(Extracted records)
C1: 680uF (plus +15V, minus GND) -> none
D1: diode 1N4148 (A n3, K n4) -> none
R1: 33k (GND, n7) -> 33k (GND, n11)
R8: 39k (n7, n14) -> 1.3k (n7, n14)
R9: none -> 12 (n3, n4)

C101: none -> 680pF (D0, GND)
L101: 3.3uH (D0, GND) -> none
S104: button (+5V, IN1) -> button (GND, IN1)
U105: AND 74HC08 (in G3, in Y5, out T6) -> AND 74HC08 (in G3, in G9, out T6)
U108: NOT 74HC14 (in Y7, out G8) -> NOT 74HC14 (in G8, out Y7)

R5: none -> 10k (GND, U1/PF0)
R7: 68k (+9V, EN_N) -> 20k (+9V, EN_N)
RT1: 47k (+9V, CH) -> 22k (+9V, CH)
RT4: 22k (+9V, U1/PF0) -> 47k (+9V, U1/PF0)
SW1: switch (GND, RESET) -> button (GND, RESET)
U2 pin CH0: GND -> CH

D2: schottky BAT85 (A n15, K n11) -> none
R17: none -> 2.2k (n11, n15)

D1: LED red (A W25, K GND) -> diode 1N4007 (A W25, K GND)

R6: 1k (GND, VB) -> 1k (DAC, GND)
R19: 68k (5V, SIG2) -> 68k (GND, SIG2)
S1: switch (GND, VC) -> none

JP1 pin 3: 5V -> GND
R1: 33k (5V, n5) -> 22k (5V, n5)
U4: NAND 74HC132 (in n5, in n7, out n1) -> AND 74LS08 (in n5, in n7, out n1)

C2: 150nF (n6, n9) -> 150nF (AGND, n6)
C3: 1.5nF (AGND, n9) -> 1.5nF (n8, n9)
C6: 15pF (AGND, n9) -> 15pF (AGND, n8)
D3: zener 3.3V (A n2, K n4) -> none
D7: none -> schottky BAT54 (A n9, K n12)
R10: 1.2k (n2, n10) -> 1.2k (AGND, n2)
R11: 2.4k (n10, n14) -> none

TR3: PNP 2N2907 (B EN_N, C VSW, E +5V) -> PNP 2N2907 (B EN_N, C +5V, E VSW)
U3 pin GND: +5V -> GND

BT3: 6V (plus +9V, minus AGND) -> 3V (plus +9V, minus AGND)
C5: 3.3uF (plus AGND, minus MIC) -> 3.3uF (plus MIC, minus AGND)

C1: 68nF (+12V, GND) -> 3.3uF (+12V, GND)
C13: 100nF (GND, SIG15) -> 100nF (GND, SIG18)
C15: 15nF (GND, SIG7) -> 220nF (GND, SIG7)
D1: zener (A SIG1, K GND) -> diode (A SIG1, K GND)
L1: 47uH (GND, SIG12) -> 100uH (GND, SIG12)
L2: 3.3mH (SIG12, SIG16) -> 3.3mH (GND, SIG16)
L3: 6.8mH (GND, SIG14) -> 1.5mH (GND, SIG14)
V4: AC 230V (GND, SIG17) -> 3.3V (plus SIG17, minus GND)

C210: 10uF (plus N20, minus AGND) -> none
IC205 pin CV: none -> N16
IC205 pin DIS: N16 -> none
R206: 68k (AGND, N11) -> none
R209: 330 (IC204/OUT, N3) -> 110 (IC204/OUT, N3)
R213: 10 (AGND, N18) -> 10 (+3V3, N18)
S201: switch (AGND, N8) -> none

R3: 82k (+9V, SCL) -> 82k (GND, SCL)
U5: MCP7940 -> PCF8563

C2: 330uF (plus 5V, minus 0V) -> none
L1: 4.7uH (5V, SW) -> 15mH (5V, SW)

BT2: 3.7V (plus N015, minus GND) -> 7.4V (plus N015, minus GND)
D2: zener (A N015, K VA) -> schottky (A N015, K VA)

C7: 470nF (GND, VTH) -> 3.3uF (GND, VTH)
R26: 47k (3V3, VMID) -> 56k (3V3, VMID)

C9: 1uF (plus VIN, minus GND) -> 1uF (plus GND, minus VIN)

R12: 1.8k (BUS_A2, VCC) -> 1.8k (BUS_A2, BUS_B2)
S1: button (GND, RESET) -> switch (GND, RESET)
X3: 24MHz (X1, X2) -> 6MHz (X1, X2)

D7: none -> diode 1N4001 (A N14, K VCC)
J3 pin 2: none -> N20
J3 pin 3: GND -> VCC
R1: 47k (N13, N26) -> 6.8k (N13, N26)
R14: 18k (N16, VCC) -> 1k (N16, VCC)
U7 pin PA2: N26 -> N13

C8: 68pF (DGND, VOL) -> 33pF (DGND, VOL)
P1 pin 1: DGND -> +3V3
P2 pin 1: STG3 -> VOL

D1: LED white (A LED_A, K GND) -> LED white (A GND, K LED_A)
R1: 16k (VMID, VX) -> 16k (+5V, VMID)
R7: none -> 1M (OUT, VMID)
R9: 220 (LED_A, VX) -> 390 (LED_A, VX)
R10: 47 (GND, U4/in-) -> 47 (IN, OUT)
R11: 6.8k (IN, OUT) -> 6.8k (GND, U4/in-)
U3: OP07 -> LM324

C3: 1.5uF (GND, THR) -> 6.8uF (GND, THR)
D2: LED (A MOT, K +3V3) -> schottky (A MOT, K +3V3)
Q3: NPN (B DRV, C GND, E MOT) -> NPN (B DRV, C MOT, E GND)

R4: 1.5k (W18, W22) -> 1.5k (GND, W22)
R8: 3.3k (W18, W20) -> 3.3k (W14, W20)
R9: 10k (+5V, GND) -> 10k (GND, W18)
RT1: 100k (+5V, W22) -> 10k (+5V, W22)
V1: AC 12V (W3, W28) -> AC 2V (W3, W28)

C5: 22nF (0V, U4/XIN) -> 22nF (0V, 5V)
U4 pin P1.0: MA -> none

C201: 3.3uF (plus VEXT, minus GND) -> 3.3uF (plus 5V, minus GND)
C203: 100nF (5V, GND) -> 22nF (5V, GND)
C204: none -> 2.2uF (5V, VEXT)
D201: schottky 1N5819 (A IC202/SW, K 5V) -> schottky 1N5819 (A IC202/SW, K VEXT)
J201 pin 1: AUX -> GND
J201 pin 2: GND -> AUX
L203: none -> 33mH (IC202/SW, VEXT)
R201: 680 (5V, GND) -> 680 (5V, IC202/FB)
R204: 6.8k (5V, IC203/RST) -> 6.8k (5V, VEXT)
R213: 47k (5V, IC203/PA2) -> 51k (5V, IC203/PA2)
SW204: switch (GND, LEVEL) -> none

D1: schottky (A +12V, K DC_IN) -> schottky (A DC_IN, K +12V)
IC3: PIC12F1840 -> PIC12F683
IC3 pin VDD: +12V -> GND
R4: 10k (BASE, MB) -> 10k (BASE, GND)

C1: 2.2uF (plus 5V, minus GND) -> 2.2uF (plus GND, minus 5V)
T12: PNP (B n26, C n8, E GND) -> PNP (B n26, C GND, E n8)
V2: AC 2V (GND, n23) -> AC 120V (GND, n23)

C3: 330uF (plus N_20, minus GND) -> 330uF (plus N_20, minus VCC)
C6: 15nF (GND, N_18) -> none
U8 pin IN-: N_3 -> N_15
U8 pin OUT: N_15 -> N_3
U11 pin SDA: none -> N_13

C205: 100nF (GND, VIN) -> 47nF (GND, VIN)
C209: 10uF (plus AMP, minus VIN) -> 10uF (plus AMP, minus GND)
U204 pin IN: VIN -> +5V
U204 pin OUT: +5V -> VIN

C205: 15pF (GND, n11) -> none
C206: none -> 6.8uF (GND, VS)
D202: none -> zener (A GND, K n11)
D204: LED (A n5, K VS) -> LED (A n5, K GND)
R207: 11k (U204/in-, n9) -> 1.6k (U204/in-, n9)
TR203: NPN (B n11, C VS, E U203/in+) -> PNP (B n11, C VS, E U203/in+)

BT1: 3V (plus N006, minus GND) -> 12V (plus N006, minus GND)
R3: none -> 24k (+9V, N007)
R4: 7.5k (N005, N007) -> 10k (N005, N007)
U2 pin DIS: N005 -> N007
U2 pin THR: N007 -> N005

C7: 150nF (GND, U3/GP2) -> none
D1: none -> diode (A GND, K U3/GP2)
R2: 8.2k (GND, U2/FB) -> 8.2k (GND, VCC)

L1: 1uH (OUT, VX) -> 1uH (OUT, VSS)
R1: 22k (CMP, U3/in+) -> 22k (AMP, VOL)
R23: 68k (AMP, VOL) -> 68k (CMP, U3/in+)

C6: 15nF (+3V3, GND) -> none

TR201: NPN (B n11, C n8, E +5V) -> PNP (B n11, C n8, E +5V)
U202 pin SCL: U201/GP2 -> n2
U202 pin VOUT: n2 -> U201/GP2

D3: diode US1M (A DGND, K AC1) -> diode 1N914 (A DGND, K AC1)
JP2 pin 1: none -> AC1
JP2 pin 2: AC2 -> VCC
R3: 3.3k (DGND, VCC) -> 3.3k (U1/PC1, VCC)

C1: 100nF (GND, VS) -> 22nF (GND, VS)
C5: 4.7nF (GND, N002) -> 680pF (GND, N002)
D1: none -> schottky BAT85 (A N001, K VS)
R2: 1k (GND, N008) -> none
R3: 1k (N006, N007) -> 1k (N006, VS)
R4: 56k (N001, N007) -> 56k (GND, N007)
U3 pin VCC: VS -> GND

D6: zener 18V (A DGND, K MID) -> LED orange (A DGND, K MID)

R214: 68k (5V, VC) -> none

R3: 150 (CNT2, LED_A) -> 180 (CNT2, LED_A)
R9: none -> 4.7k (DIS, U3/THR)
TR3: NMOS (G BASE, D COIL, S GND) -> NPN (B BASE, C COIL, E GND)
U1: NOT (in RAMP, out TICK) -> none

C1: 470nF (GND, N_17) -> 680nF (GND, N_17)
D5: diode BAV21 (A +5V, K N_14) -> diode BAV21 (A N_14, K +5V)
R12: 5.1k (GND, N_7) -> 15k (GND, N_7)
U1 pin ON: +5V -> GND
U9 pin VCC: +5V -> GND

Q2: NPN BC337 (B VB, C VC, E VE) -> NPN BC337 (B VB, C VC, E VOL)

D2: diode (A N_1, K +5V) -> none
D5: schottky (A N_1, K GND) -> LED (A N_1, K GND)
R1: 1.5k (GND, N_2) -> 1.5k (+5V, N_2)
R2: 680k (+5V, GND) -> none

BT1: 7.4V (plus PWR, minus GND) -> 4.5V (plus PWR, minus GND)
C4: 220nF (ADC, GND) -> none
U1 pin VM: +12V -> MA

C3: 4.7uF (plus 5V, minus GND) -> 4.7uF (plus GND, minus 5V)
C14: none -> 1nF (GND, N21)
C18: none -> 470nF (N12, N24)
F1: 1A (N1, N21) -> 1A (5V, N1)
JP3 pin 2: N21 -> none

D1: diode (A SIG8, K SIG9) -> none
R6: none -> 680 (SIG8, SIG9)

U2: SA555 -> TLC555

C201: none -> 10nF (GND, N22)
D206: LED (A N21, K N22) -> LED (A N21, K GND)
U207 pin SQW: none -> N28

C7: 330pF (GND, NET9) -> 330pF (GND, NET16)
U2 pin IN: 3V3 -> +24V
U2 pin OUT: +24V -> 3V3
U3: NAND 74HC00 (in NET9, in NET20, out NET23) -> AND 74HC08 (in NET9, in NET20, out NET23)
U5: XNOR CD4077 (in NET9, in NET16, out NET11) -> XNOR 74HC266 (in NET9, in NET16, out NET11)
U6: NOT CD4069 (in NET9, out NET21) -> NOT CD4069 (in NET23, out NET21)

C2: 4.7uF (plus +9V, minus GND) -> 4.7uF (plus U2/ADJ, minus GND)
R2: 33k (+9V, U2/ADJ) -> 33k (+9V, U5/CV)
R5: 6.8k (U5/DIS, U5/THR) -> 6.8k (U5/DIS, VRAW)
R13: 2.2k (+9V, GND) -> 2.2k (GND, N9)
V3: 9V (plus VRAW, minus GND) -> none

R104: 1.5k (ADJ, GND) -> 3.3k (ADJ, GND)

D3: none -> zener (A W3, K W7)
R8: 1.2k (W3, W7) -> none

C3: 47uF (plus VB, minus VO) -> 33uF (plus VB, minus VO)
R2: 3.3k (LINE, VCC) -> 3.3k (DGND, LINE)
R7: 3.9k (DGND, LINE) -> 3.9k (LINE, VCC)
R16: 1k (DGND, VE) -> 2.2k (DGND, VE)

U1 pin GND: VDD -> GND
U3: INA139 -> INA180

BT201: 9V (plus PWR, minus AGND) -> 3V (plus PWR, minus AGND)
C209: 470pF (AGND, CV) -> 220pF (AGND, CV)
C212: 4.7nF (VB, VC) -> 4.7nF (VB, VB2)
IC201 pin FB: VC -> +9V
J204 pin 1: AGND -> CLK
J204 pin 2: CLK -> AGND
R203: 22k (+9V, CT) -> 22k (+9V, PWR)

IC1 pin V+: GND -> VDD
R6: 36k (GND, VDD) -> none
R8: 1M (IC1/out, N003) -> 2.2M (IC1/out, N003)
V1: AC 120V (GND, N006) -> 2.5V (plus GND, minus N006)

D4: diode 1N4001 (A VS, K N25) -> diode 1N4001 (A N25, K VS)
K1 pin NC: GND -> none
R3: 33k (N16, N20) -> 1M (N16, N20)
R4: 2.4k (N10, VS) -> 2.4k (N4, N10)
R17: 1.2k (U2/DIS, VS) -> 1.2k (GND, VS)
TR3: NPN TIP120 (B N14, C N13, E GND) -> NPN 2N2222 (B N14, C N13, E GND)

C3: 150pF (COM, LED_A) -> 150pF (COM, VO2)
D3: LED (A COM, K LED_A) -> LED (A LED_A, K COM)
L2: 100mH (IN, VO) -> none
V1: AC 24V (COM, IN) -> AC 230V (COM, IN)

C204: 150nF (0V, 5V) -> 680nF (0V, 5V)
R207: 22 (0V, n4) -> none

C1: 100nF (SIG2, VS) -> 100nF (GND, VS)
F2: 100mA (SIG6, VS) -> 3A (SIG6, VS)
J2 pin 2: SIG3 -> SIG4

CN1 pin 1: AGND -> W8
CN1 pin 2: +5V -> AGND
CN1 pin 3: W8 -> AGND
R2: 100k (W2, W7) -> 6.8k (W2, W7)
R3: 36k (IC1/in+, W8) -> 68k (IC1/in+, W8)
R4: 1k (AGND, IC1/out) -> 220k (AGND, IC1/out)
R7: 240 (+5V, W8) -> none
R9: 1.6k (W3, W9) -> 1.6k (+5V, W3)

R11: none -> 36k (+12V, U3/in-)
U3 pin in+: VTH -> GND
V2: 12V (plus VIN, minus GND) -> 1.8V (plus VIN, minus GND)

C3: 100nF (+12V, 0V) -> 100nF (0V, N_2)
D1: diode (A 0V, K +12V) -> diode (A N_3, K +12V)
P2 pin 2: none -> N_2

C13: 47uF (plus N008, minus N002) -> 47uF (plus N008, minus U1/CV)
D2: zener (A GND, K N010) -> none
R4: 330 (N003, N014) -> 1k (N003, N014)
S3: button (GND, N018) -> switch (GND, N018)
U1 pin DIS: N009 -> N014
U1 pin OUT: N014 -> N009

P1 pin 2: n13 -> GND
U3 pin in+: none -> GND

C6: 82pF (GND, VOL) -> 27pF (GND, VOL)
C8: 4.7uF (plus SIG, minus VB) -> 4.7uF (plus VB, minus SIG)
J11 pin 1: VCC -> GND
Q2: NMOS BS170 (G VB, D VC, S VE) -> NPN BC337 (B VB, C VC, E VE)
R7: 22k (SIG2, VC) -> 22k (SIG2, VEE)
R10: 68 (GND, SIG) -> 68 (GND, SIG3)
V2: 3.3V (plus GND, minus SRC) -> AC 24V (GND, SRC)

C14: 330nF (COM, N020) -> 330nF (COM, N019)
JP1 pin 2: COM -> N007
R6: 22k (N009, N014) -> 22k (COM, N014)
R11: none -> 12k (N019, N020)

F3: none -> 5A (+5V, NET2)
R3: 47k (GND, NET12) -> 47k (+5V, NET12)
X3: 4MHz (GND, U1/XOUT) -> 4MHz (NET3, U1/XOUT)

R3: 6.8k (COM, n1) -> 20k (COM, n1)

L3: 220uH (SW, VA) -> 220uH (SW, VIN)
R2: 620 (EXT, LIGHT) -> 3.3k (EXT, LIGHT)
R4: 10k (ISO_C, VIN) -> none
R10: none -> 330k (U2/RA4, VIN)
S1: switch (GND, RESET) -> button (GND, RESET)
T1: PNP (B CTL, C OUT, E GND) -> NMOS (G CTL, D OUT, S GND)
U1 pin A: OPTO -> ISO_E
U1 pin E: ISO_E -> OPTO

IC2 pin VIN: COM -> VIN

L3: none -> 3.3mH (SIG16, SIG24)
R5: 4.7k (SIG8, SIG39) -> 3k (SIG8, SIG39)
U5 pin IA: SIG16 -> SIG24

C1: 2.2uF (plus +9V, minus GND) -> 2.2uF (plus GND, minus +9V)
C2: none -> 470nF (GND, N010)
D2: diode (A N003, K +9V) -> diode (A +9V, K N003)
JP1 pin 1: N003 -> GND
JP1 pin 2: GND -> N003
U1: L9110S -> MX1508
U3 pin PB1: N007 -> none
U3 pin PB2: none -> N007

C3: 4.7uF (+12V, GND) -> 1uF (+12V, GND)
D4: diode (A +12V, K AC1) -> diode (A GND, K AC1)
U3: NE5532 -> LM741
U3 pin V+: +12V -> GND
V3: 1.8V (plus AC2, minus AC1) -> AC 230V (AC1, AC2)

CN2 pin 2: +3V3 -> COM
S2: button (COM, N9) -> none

What the task asks → Reproduce verbatim the stretch of lines beginning with the one containing "L3: 220uH (SW, VA) -> 220uH (SW, VIN)" and ending at the close of the entries above.

Problem solution →
L3: 220uH (SW, VA) -> 220uH (SW, VIN)
R2: 620 (EXT, LIGHT) -> 3.3k (EXT, LIGHT)
R4: 10k (ISO_C, VIN) -> none
R10: none -> 330k (U2/RA4, VIN)
S1: switch (GND, RESET) -> button (GND, RESET)
T1: PNP (B CTL, C OUT, E GND) -> NMOS (G CTL, D OUT, S GND)
U1 pin A: OPTO -> ISO_E
U1 pin E: ISO_E -> OPTO

IC2 pin VIN: COM -> VIN

L3: none -> 3.3mH (SIG16, SIG24)
R5: 4.7k (SIG8, SIG39) -> 3k (SIG8, SIG39)
U5 pin IA: SIG16 -> SIG24

C1: 2.2uF (plus +9V, minus GND) -> 2.2uF (plus GND, minus +9V)
C2: none -> 470nF (GND, N010)
D2: diode (A N003, K +9V) -> diode (A +9V, K N003)
JP1 pin 1: N003 -> GND
JP1 pin 2: GND -> N003
U1: L9110S -> MX1508
U3 pin PB1: N007 -> none
U3 pin PB2: none -> N007

C3: 4.7uF (+12V, GND) -> 1uF (+12V, GND)
D4: diode (A +12V, K AC1) -> diode (A GND, K AC1)
U3: NE5532 -> LM741
U3 pin V+: +12V -> GND
V3: 1.8V (plus AC2, minus AC1) -> AC 230V (AC1, AC2)

CN2 pin 2: +3V3 -> COM
S2: button (COM, N9) -> none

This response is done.